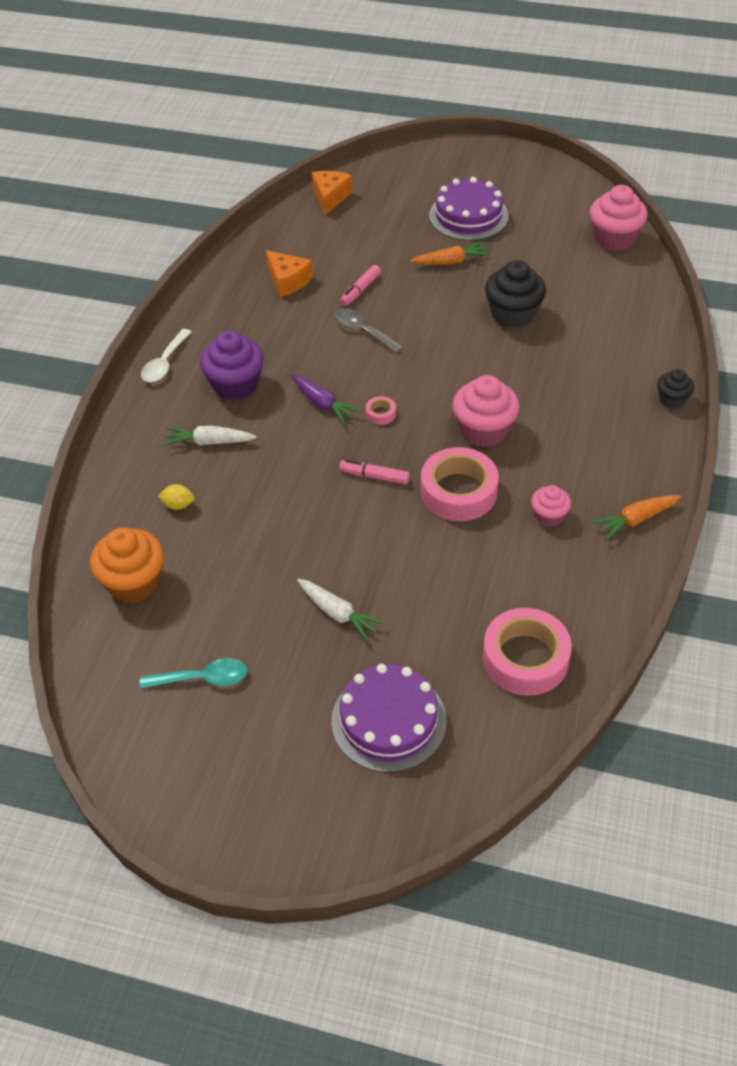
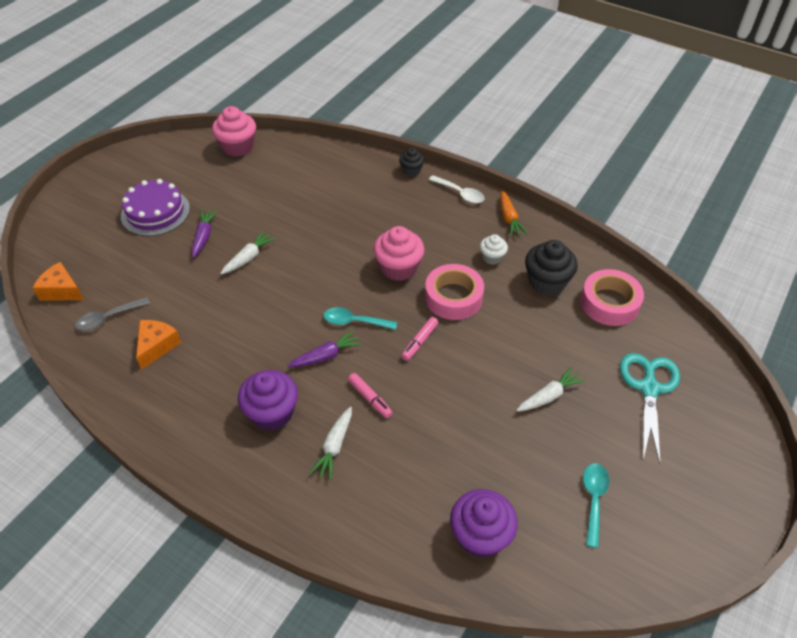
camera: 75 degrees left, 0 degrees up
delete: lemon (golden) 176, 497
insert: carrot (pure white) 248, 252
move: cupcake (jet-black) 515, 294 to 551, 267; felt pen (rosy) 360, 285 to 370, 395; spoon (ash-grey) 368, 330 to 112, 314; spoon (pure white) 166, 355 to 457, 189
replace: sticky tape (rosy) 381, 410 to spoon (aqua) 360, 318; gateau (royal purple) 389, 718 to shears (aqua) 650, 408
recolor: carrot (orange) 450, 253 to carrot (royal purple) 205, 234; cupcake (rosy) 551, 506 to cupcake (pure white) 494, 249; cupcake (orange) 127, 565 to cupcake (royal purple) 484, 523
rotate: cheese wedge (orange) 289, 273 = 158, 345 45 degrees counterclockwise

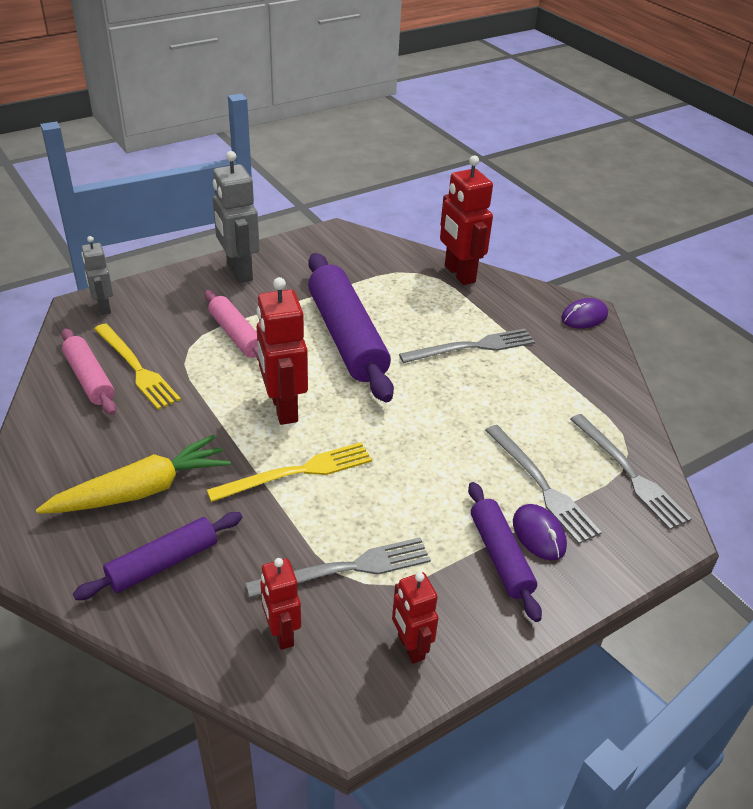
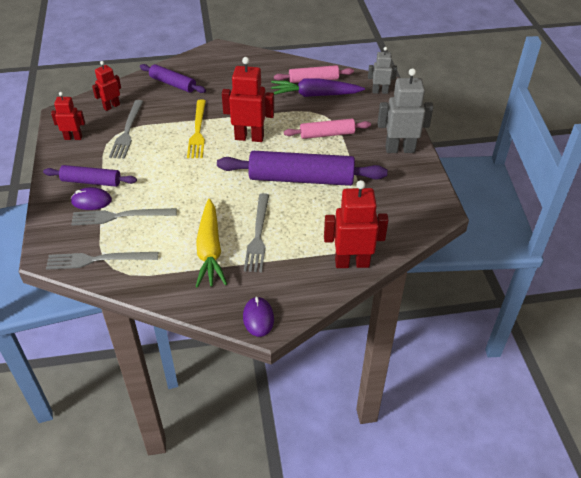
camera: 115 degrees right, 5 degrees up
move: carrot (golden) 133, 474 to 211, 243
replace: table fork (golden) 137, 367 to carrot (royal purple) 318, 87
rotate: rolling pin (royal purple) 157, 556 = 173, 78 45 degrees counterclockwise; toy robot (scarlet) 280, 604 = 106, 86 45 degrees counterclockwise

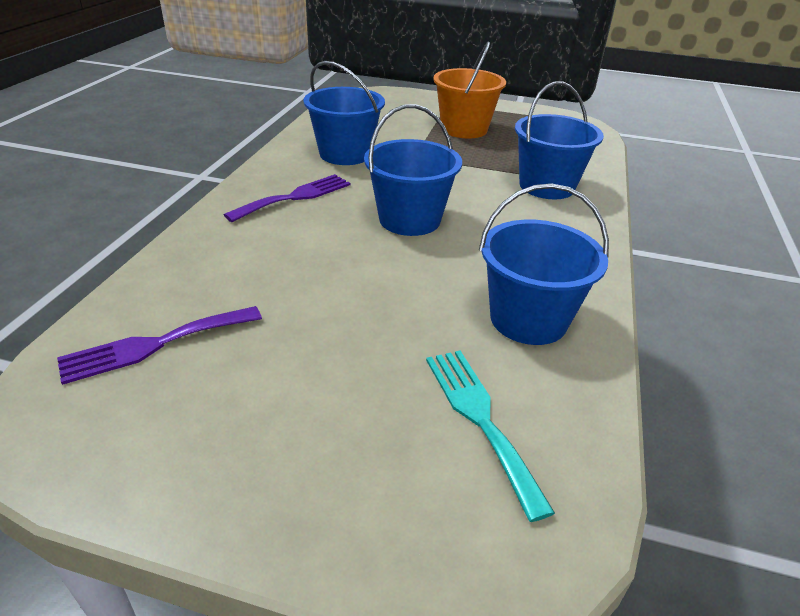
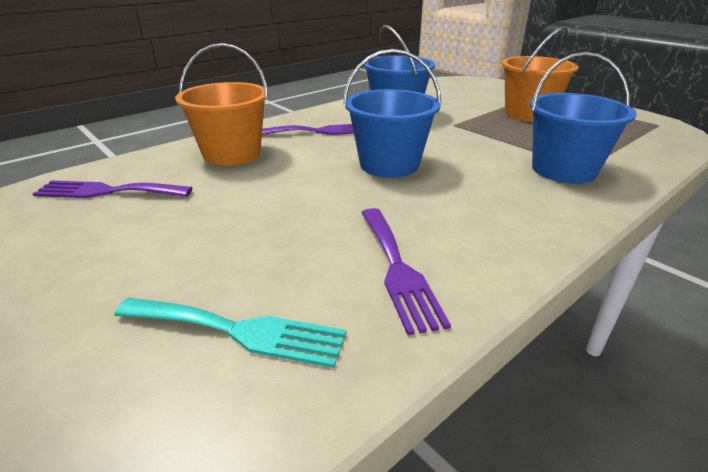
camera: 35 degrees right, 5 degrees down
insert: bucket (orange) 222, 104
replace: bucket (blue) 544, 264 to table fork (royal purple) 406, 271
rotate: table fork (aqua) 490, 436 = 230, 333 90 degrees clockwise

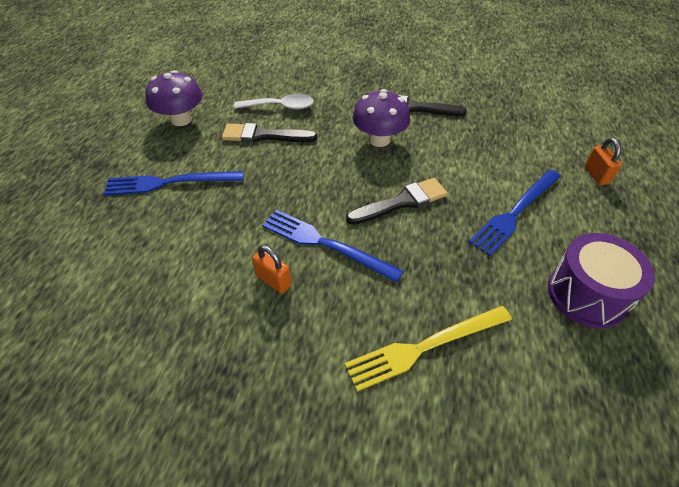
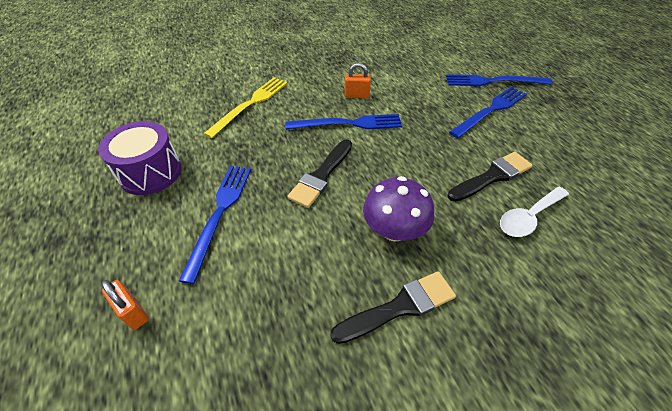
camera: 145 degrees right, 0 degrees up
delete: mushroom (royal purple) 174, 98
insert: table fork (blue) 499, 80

→ **What to work on**
Since the copy must hold no pictures, repeat everything else in the records exactly as written.

→ **Answer box**
camera: 75 degrees left, 0 degrees up
delete: lemon (golden) 176, 497
insert: carrot (pure white) 248, 252
move: cupcake (jet-black) 515, 294 to 551, 267; felt pen (rosy) 360, 285 to 370, 395; spoon (ash-grey) 368, 330 to 112, 314; spoon (pure white) 166, 355 to 457, 189
replace: sticky tape (rosy) 381, 410 to spoon (aqua) 360, 318; gateau (royal purple) 389, 718 to shears (aqua) 650, 408
recolor: carrot (orange) 450, 253 to carrot (royal purple) 205, 234; cupcake (rosy) 551, 506 to cupcake (pure white) 494, 249; cupcake (orange) 127, 565 to cupcake (royal purple) 484, 523
rotate: cheese wedge (orange) 289, 273 = 158, 345 45 degrees counterclockwise

camera: 115 degrees right, 5 degrees up
move: carrot (golden) 133, 474 to 211, 243
replace: table fork (golden) 137, 367 to carrot (royal purple) 318, 87
rotate: rolling pin (royal purple) 157, 556 = 173, 78 45 degrees counterclockwise; toy robot (scarlet) 280, 604 = 106, 86 45 degrees counterclockwise

camera: 35 degrees right, 5 degrees down
insert: bucket (orange) 222, 104
replace: bucket (blue) 544, 264 to table fork (royal purple) 406, 271
rotate: table fork (aqua) 490, 436 = 230, 333 90 degrees clockwise

camera: 145 degrees right, 0 degrees up
delete: mushroom (royal purple) 174, 98
insert: table fork (blue) 499, 80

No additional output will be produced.